Stored records
____________

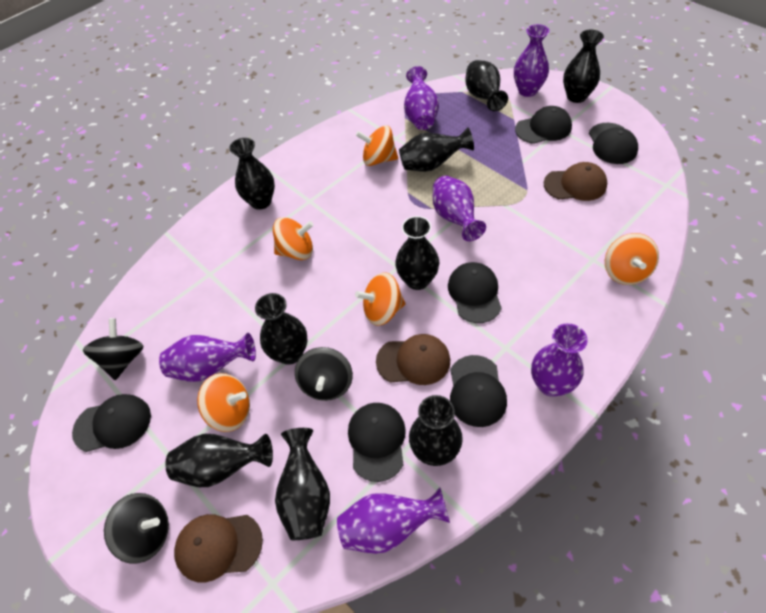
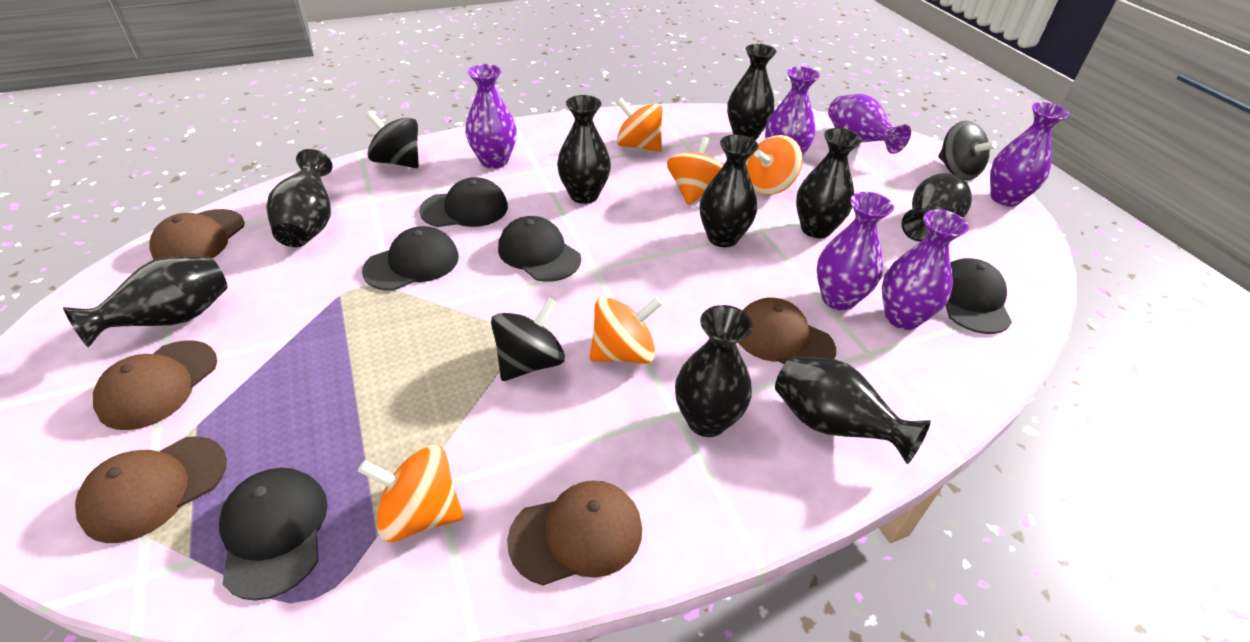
black cap: 6 -> 5
brown cap: 3 -> 5

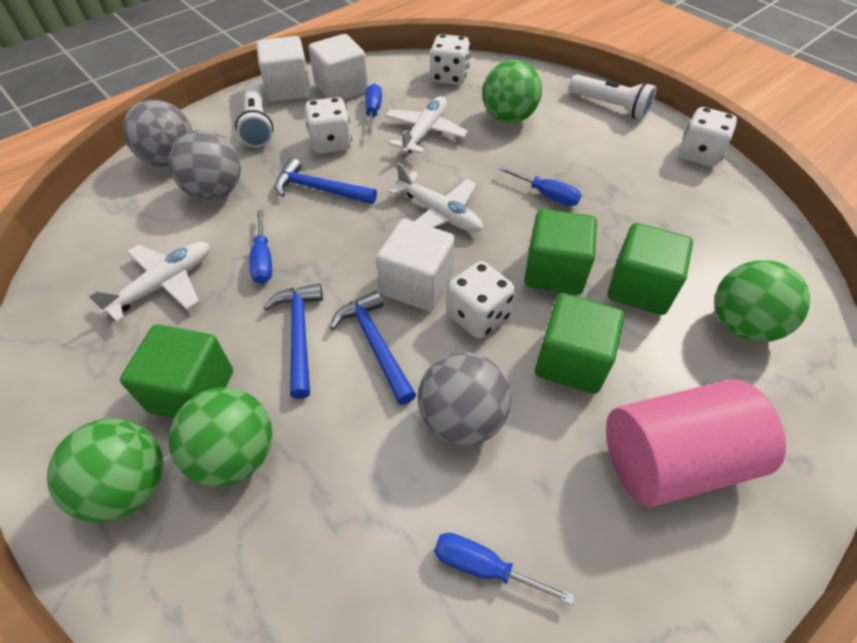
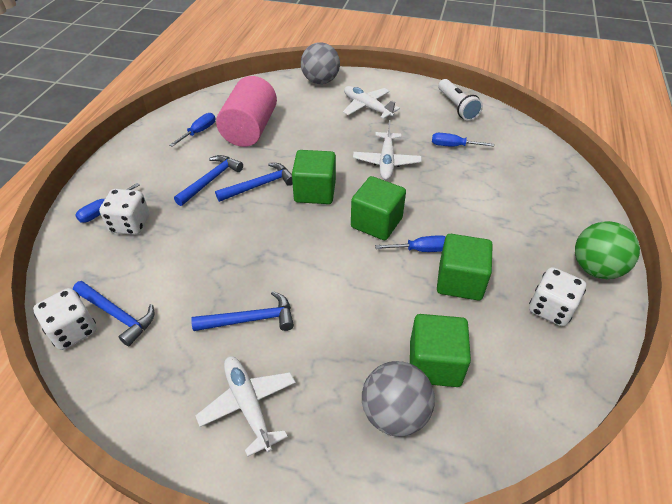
blue hammer: 3 -> 4
green ball: 4 -> 1
grey ball: 3 -> 2
white cube: 3 -> 0
white dice: 4 -> 3
white flashlight: 2 -> 1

____________

▸ GOAL OF THE EXERCISE: Copy only this, please: the line with "brown cap: 3 -> 5" and every line after it through the end of the data, with no pictures.

▸ SOLUTION TO THIS TASK:
brown cap: 3 -> 5

blue hammer: 3 -> 4
green ball: 4 -> 1
grey ball: 3 -> 2
white cube: 3 -> 0
white dice: 4 -> 3
white flashlight: 2 -> 1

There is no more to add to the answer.